▸ **REQUEST**:
Give again, word for word, only the lines of the material below from its first line through the one that holds "(1033, 398) = (717, 331): red"; pictures stay out.

▸ **DATA EXTRACT**:
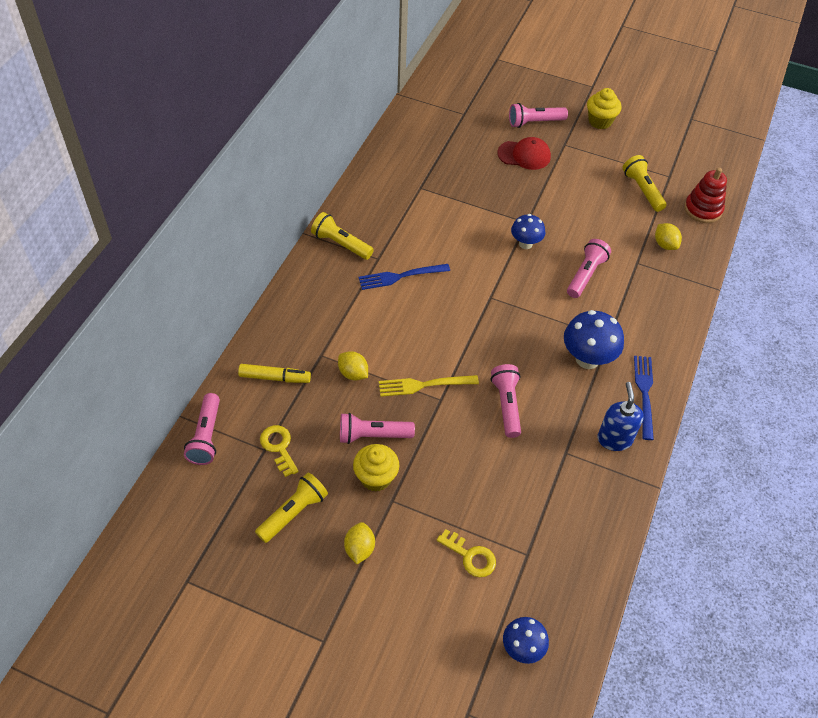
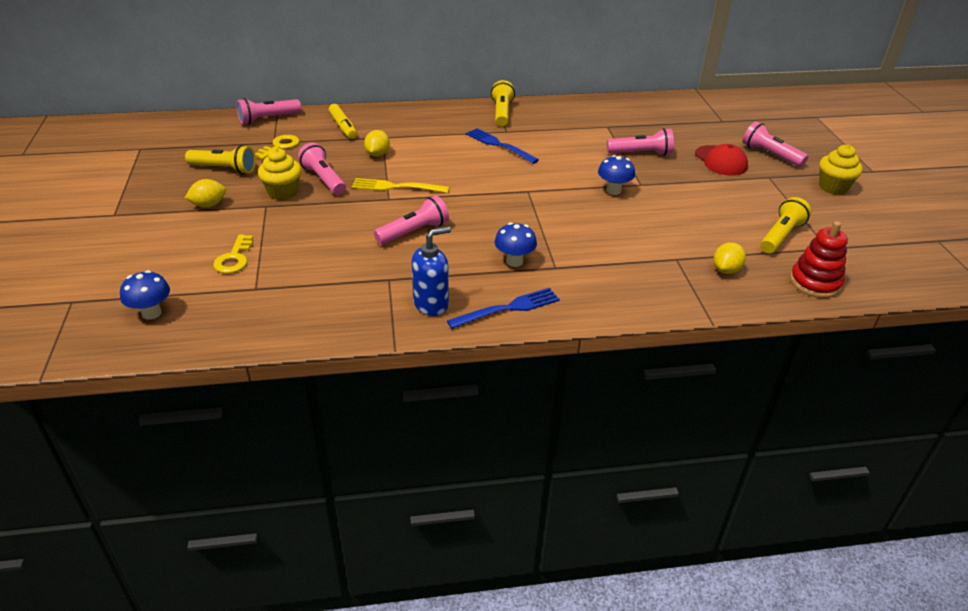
camera: 60 degrees right, 15 degrees down
(424, 385) = (396, 187): yellow fork -> yellow fork turned 45 degrees counterclockwise
(586, 275) = (619, 232): pink flashlight -> pink flashlight (641, 153)
(587, 359) = (514, 261): blue mushroom -> blue mushroom, size x0.63

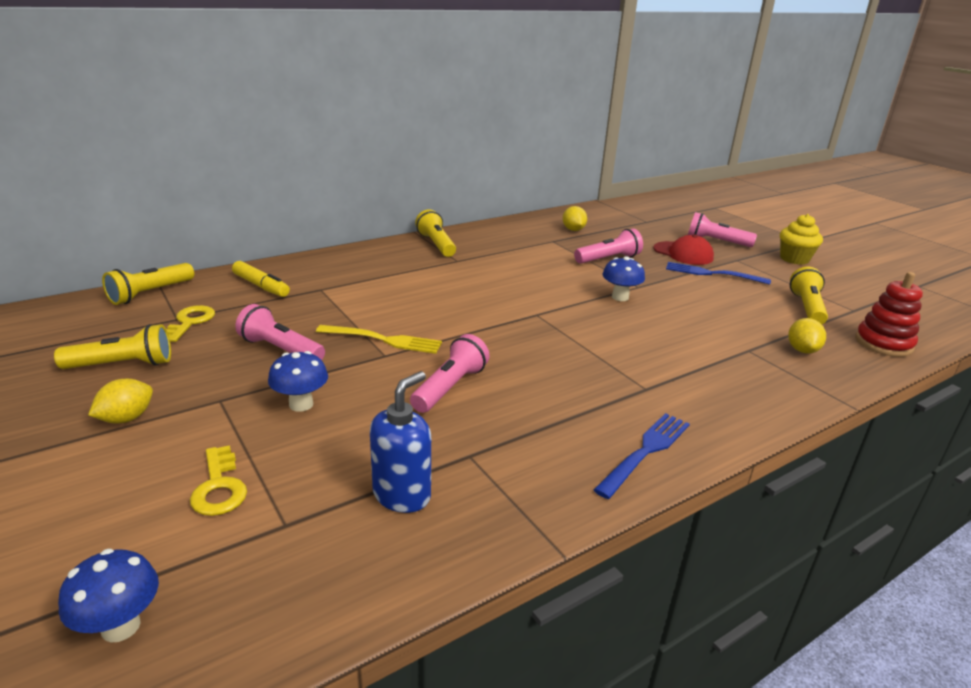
camera: 25 degrees left, 10 degrees down
(268, 119) = (150, 293): pink flashlight -> yellow flashlight
(283, 192) = (234, 377): yellow cupcake -> none
(377, 154) = (329, 308): yellow lemon -> yellow lemon (573, 230)
(396, 187) = (383, 340): yellow fork -> yellow fork turned 150 degrees counterclockwise
(431, 304) = (552, 473): blue soap dispenser -> blue soap dispenser (402, 495)
(499, 145) = (463, 275): blue fork -> blue fork (712, 274)
(514, 261) = (597, 393): blue mushroom -> blue mushroom (301, 404)

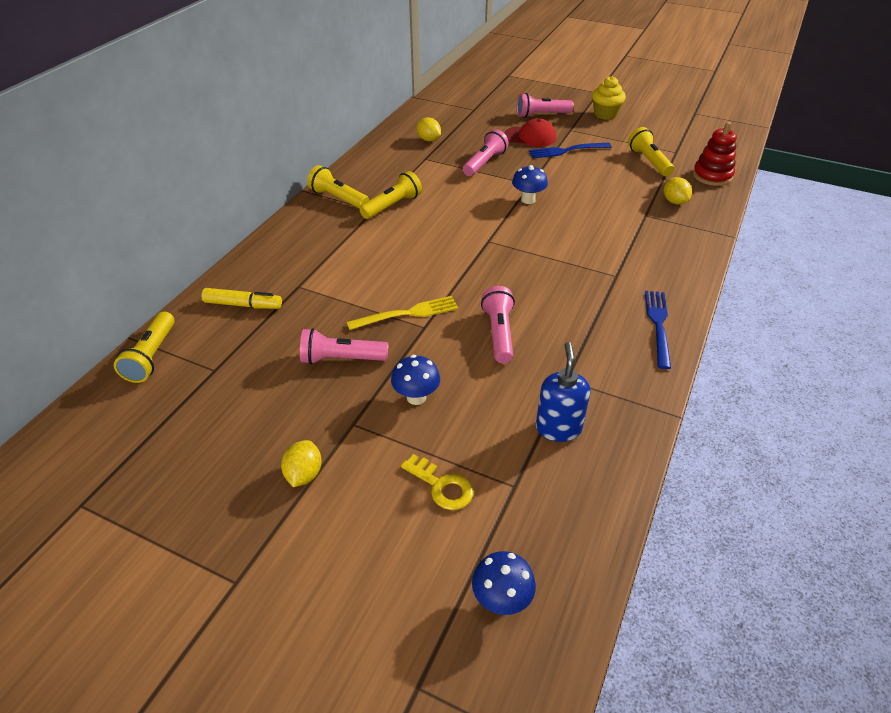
camera: 30 degrees left, 15 degrees up
(122, 365) = (232, 434): yellow flashlight -> yellow flashlight (392, 206)
(190, 322) = (231, 368): yellow key -> none

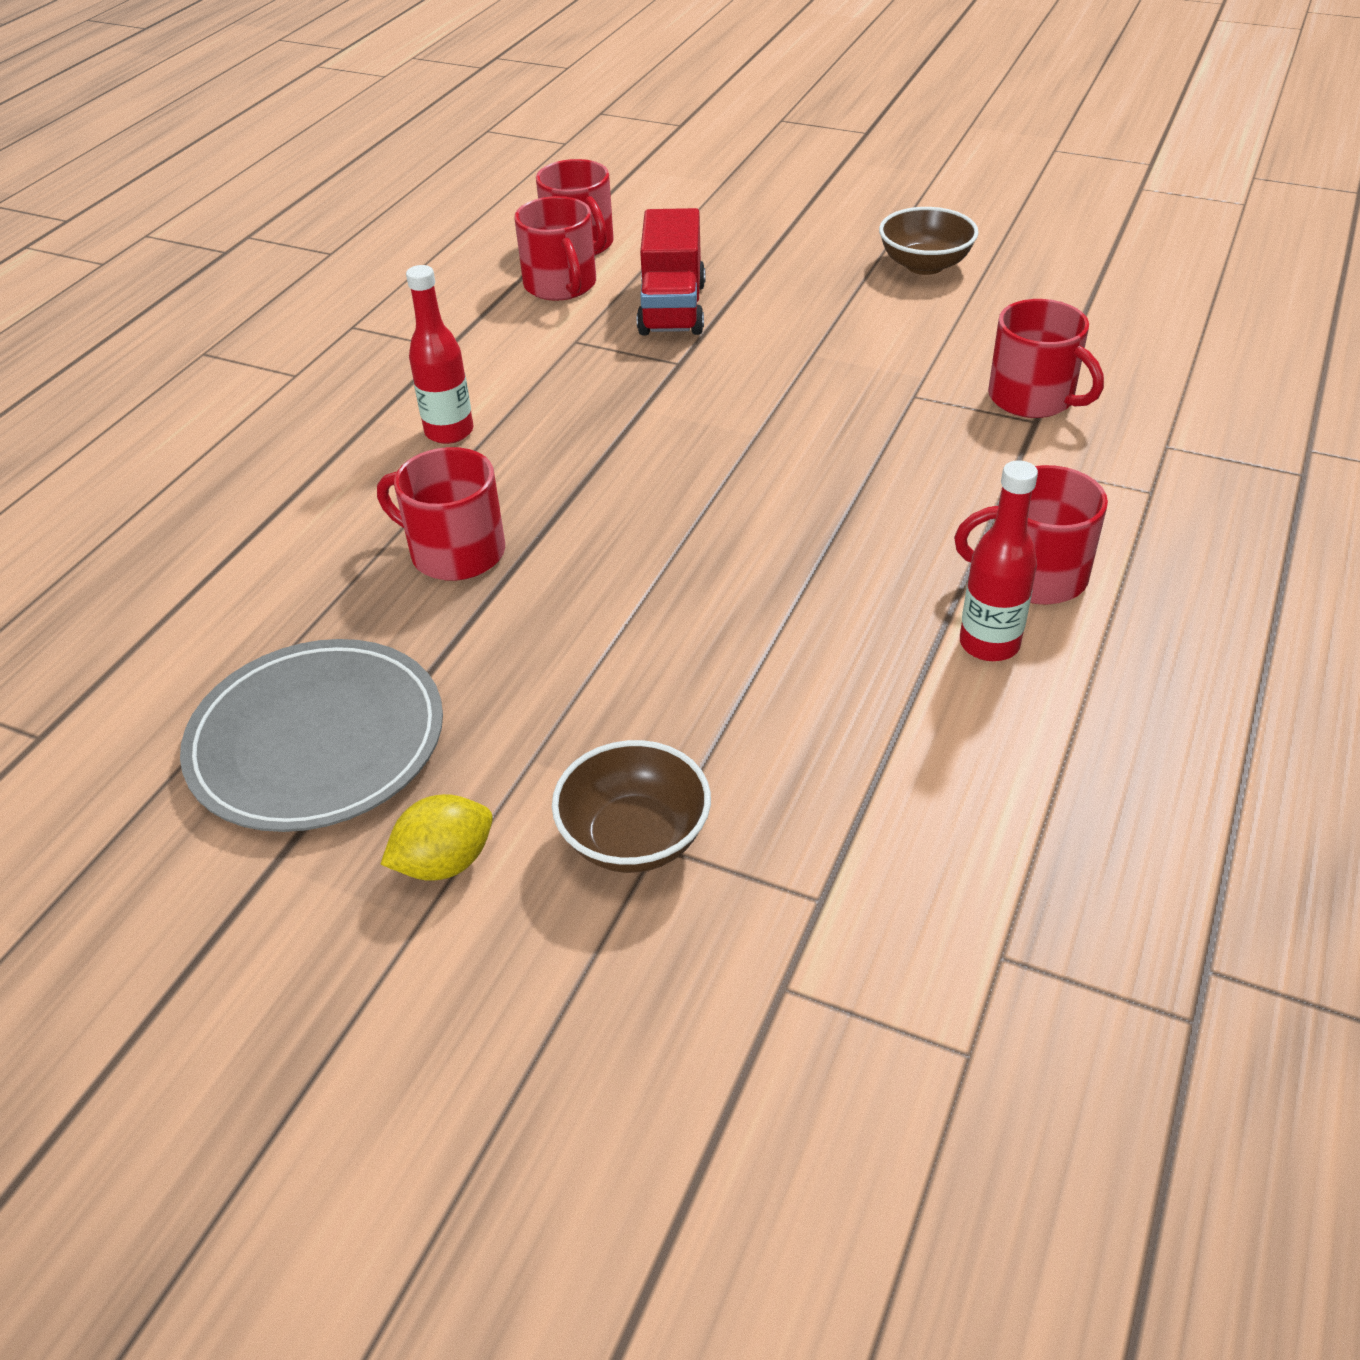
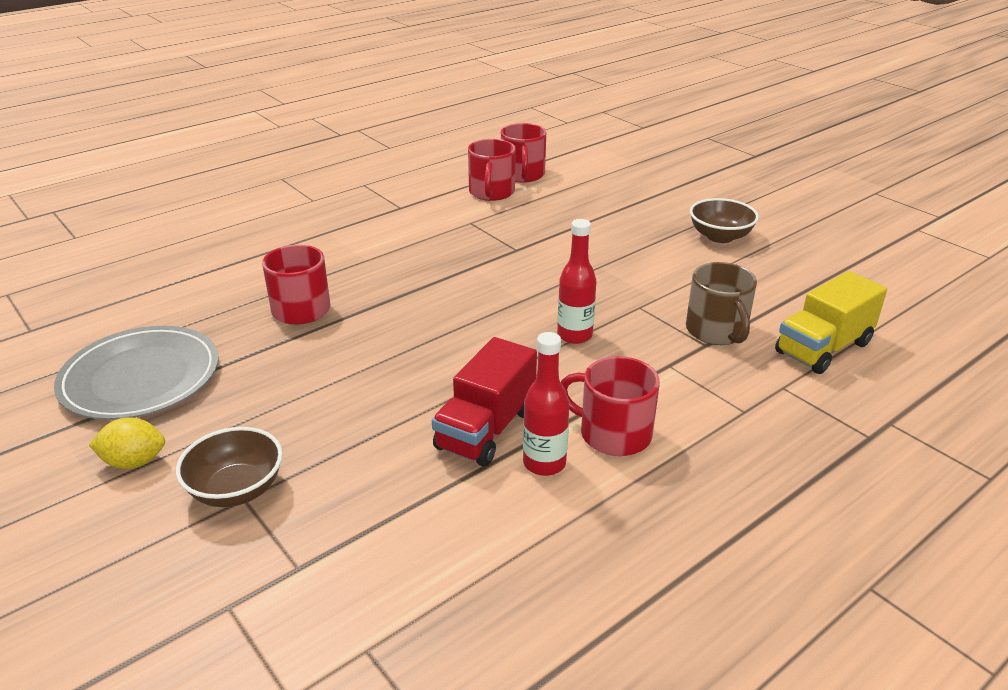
camera: 25 degrees right, 10 degrees down
(449, 432) = (358, 249): red bottle -> red bottle (574, 335)
(672, 309) = (541, 220): red truck -> red truck (486, 429)
(1033, 398) = (717, 331): red mug -> brown mug
(1168, 380) = (823, 348): none -> yellow truck

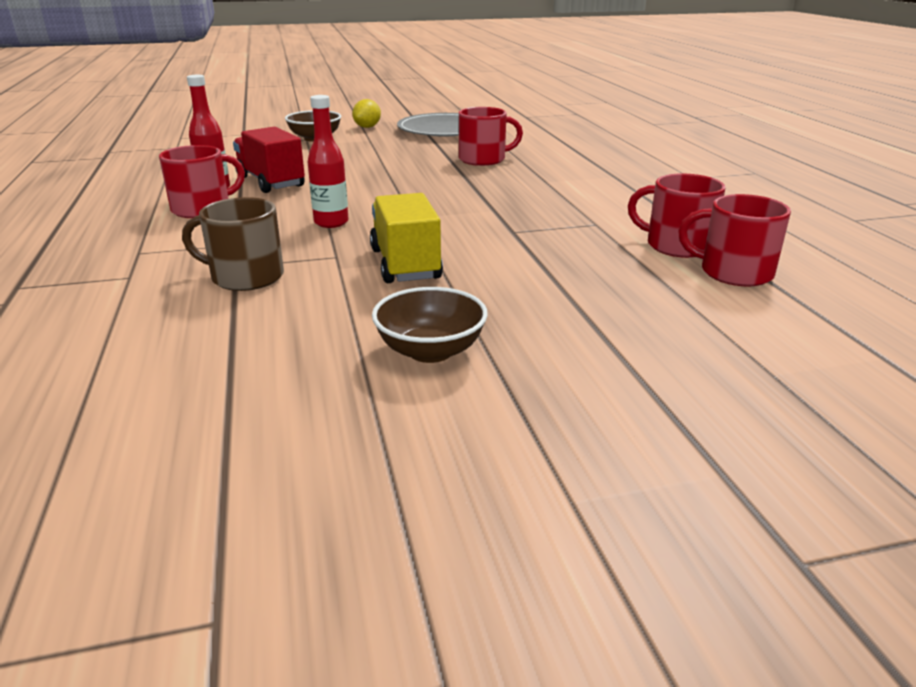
camera: 115 degrees right, 5 degrees down
(823, 348) = (131, 318): yellow truck -> yellow truck (405, 264)

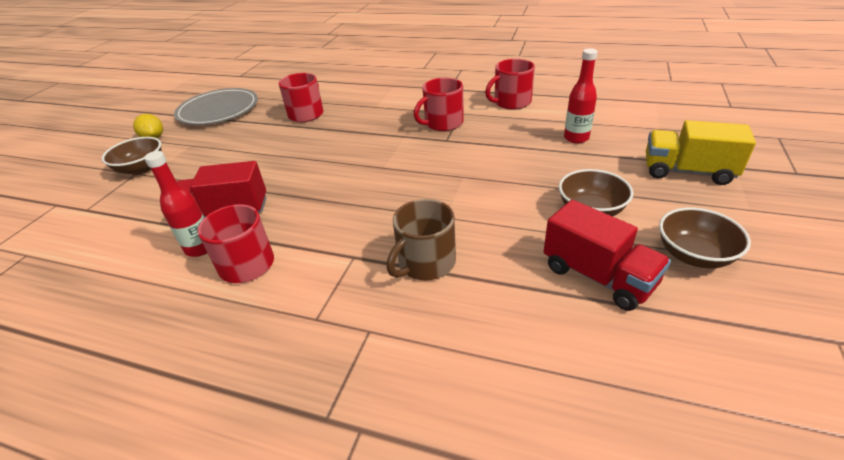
camera: 55 degrees left, 10 degrees up
(277, 379) = (598, 276): none -> red truck
(331, 223) = (357, 202): red bottle -> red bottle (576, 138)
(375, 450) = (693, 255): none -> brown bowl
(405, 264) = (462, 189): yellow truck -> yellow truck (687, 171)
(734, 272) = (554, 100): red mug -> red mug (443, 123)

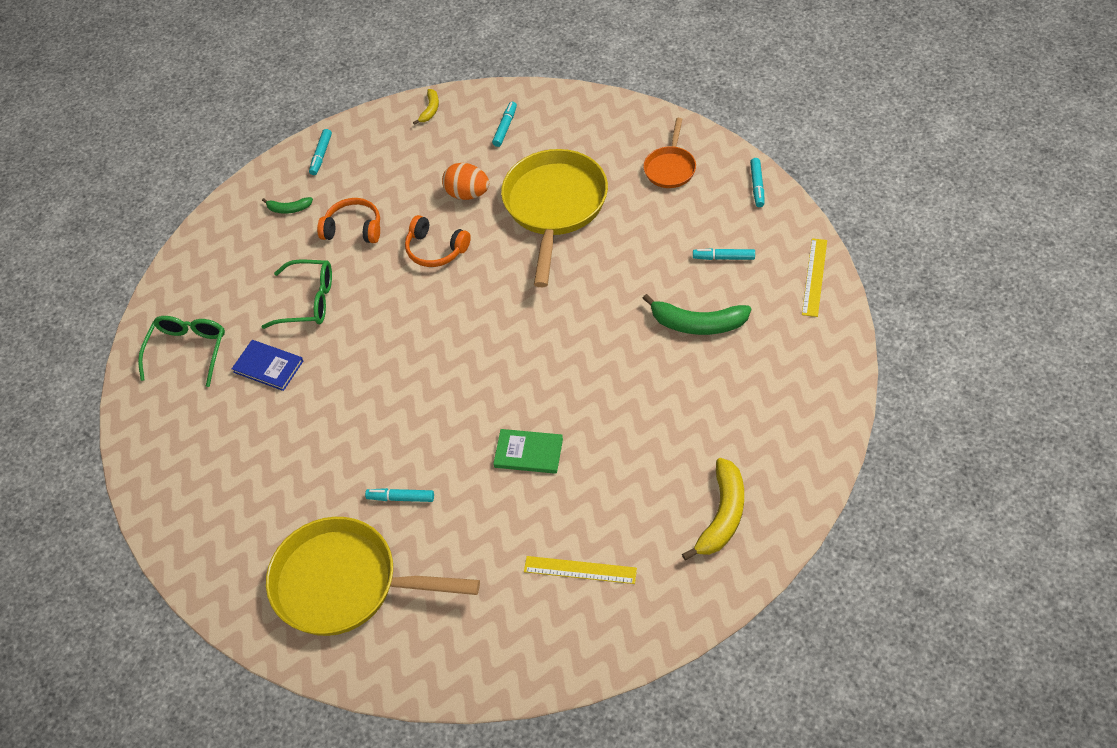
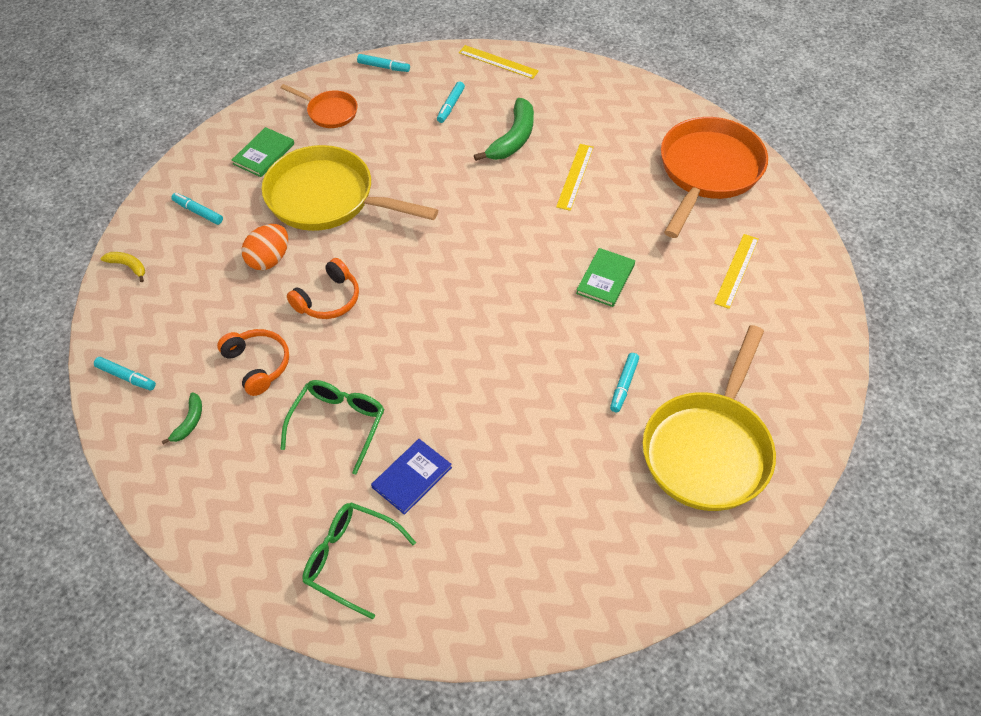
camera: 80 degrees left, 0 degrees up
(353, 229) = (257, 365): orange headphones -> orange headphones turned 120 degrees clockwise
(593, 142) = (263, 154): none -> green book
(663, 392) = (575, 176): none -> yellow ruler
(722, 515) = (708, 172): yellow banana -> orange pan

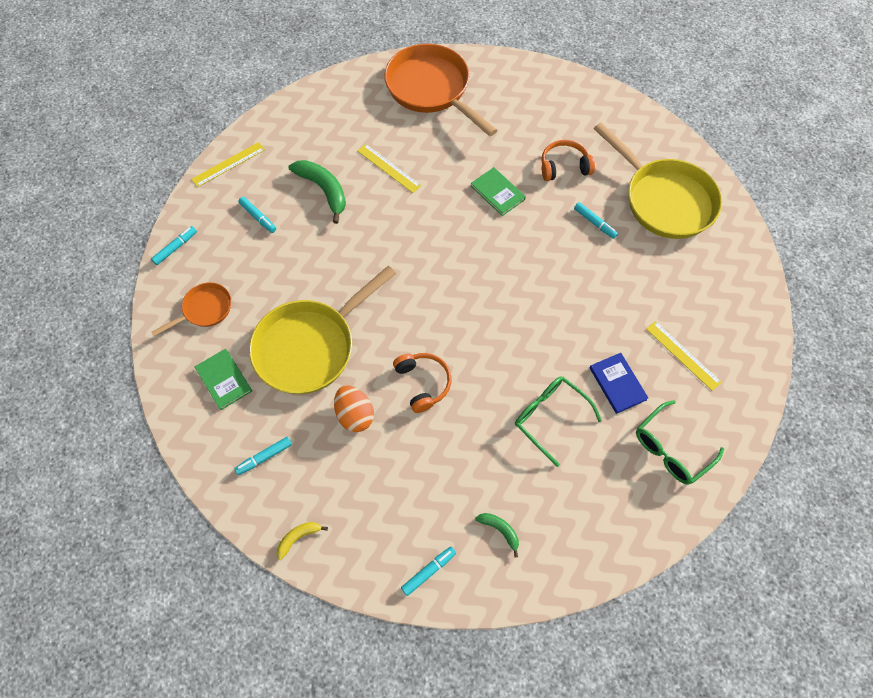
camera: 65 degrees left, 10 degrees up
(257, 365) = (465, 459): orange headphones -> orange headphones (564, 166)
(736, 270) = (528, 117): yellow ruler -> yellow ruler (682, 355)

▸ **ANSWER SECTION**:
camera: 60 degrees right, 15 degrees down
(424, 385) = (396, 187): yellow fork -> yellow fork turned 45 degrees counterclockwise
(586, 275) = (619, 232): pink flashlight -> pink flashlight (641, 153)
(587, 359) = (514, 261): blue mushroom -> blue mushroom, size x0.63

camera: 25 degrees left, 10 degrees down
(268, 119) = (150, 293): pink flashlight -> yellow flashlight
(283, 192) = (234, 377): yellow cupcake -> none
(377, 154) = (329, 308): yellow lemon -> yellow lemon (573, 230)
(396, 187) = (383, 340): yellow fork -> yellow fork turned 150 degrees counterclockwise
(431, 304) = (552, 473): blue soap dispenser -> blue soap dispenser (402, 495)
(499, 145) = (463, 275): blue fork -> blue fork (712, 274)
(514, 261) = (597, 393): blue mushroom -> blue mushroom (301, 404)

camera: 30 degrees left, 15 degrees up
(122, 365) = (232, 434): yellow flashlight -> yellow flashlight (392, 206)
(190, 322) = (231, 368): yellow key -> none

camera: 25 degrees right, 10 degrees down
(449, 432) = (358, 249): red bottle -> red bottle (574, 335)
(672, 309) = (541, 220): red truck -> red truck (486, 429)
(1033, 398) = (717, 331): red mug -> brown mug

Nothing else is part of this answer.